----- Task material -----

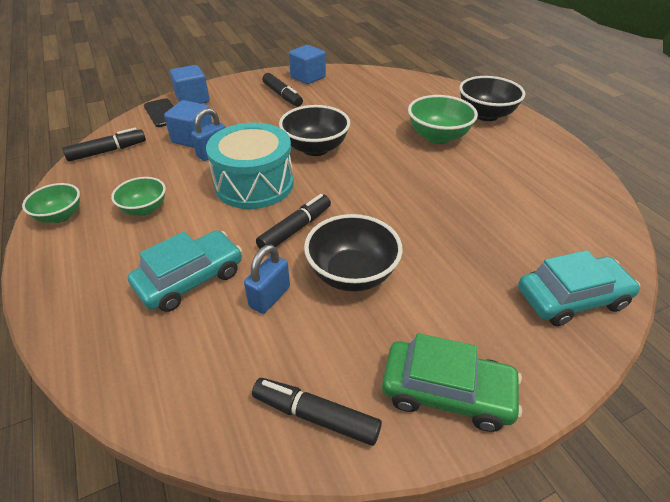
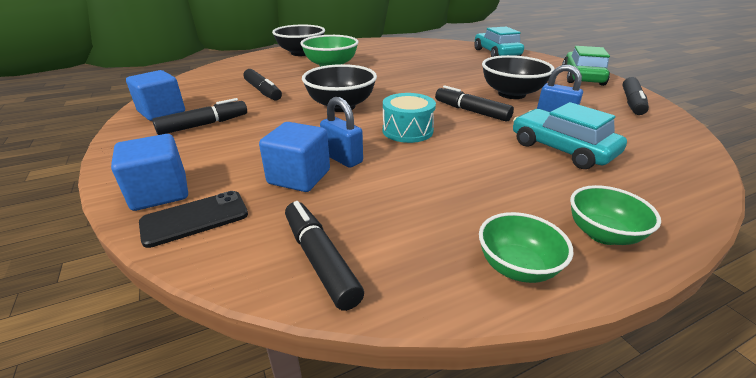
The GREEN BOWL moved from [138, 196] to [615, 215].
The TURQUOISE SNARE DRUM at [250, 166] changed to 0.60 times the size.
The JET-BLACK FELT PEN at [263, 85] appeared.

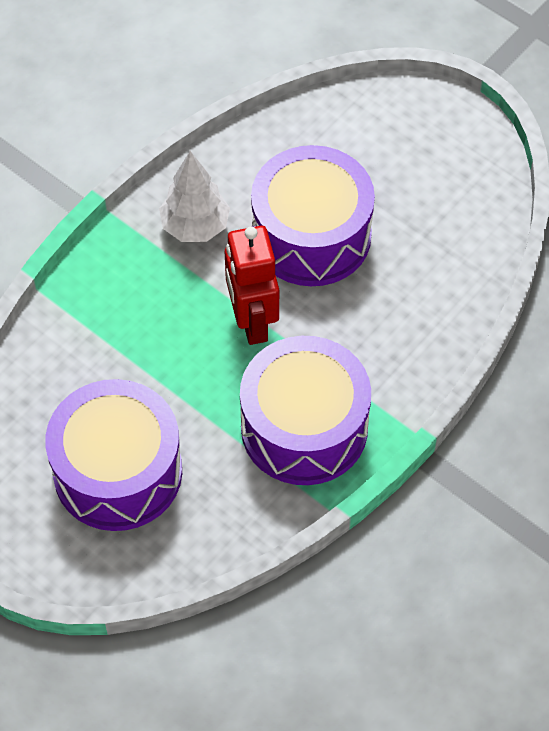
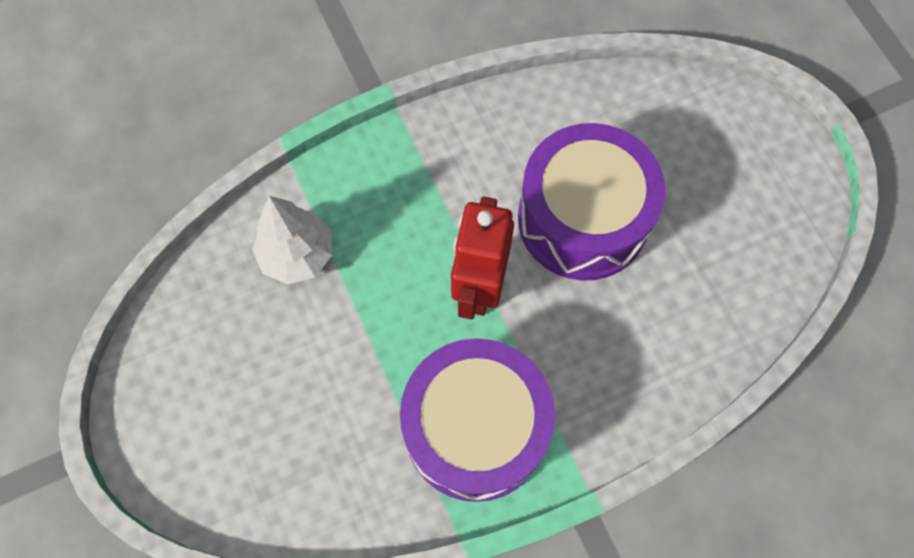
The ROYAL PURPLE SNARE DRUM at [113, 455] disappeared.
The SNOW-WHITE TOY TREE moved from [194, 196] to [292, 240].

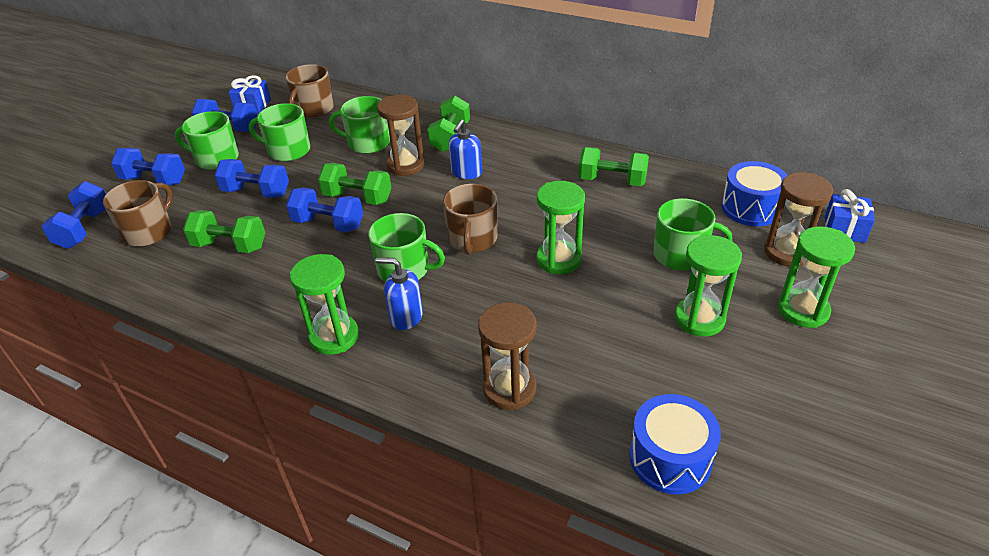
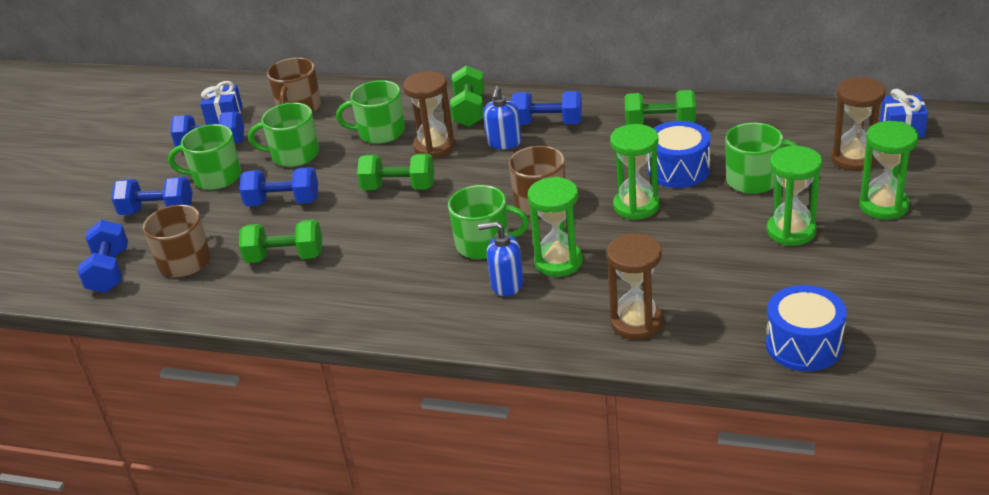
The BLUE FREE WEIGHT moved from [324, 210] to [547, 108].
The GREEN SANDGLASS moved from [324, 304] to [555, 227].
The BLUE SNARE DRUM moved from [754, 193] to [679, 154].

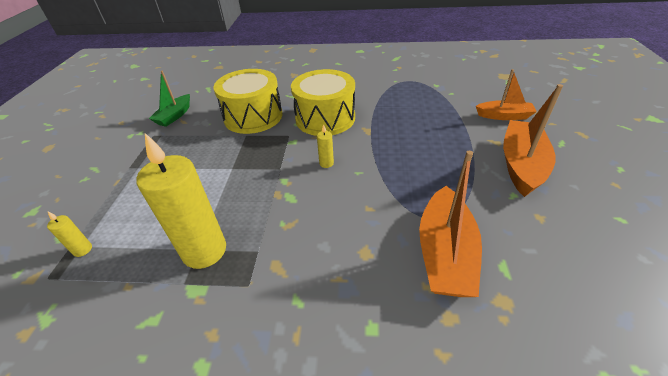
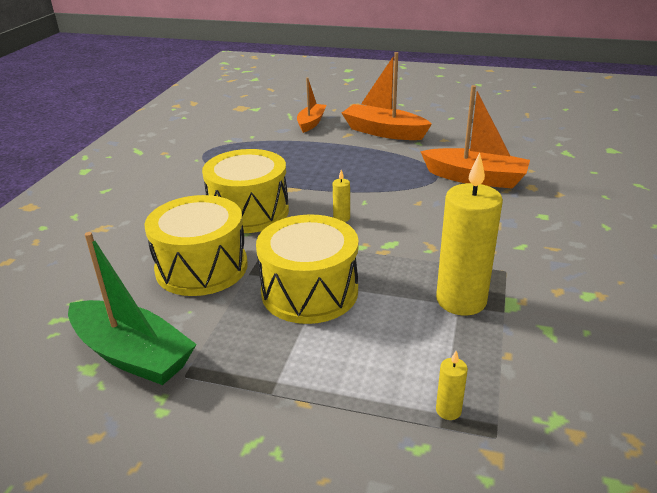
The GREEN BOAT at [169, 99] changed to 1.61 times the size.
The BRIGHT YELLOW SNARE DRUM at [307, 269] appeared.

-----

Work task:
The lines from the one containing "The ROYAL PURPLE" through the last line of the entries are to be copied exactly, both ends included, and the pictures are to be omitted.

Answer space:
The ROYAL PURPLE SNARE DRUM at [113, 455] disappeared.
The SNOW-WHITE TOY TREE moved from [194, 196] to [292, 240].

The BLUE FREE WEIGHT moved from [324, 210] to [547, 108].
The GREEN SANDGLASS moved from [324, 304] to [555, 227].
The BLUE SNARE DRUM moved from [754, 193] to [679, 154].

The GREEN BOAT at [169, 99] changed to 1.61 times the size.
The BRIGHT YELLOW SNARE DRUM at [307, 269] appeared.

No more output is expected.